● Try it: Each line holding the word "calculator" must appear in the answer, copied from the entries.

== Records supplied ==

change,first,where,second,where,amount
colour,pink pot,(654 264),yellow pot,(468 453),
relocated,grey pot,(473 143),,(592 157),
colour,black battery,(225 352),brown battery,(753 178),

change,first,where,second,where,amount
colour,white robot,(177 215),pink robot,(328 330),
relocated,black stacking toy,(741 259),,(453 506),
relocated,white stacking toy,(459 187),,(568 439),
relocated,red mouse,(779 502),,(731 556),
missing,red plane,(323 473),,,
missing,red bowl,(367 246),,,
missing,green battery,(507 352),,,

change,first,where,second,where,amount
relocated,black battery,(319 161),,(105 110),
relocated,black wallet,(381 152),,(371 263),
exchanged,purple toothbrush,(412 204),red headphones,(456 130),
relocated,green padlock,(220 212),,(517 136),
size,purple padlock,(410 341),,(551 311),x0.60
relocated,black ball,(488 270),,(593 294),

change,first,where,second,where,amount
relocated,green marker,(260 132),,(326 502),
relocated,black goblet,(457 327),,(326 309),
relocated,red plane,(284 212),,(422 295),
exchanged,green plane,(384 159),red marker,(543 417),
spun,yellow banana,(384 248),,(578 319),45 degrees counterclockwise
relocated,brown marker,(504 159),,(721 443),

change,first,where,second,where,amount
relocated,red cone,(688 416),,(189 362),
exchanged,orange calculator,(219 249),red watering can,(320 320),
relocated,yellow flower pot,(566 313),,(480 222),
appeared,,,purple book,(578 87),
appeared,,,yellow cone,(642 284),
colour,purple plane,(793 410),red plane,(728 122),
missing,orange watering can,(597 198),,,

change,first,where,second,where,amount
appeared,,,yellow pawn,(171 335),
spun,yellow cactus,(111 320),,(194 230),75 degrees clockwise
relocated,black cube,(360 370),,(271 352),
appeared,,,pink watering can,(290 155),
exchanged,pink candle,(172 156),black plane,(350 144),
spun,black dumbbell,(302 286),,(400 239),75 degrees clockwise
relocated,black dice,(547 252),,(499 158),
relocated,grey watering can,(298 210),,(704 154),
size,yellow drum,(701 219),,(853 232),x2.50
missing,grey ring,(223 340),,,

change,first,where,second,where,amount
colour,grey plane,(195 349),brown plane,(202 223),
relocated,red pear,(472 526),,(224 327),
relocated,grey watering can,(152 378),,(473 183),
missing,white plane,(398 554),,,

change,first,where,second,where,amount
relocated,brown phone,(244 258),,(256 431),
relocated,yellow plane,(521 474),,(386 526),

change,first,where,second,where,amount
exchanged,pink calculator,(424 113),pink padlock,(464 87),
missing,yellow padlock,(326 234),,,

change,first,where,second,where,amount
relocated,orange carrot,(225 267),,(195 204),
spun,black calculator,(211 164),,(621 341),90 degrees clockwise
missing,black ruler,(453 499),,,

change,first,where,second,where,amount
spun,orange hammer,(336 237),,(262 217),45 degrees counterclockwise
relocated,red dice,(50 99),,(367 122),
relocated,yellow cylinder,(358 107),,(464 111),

===

● Written solution:
exchanged,orange calculator,(219 249),red watering can,(320 320),
exchanged,pink calculator,(424 113),pink padlock,(464 87),
spun,black calculator,(211 164),,(621 341),90 degrees clockwise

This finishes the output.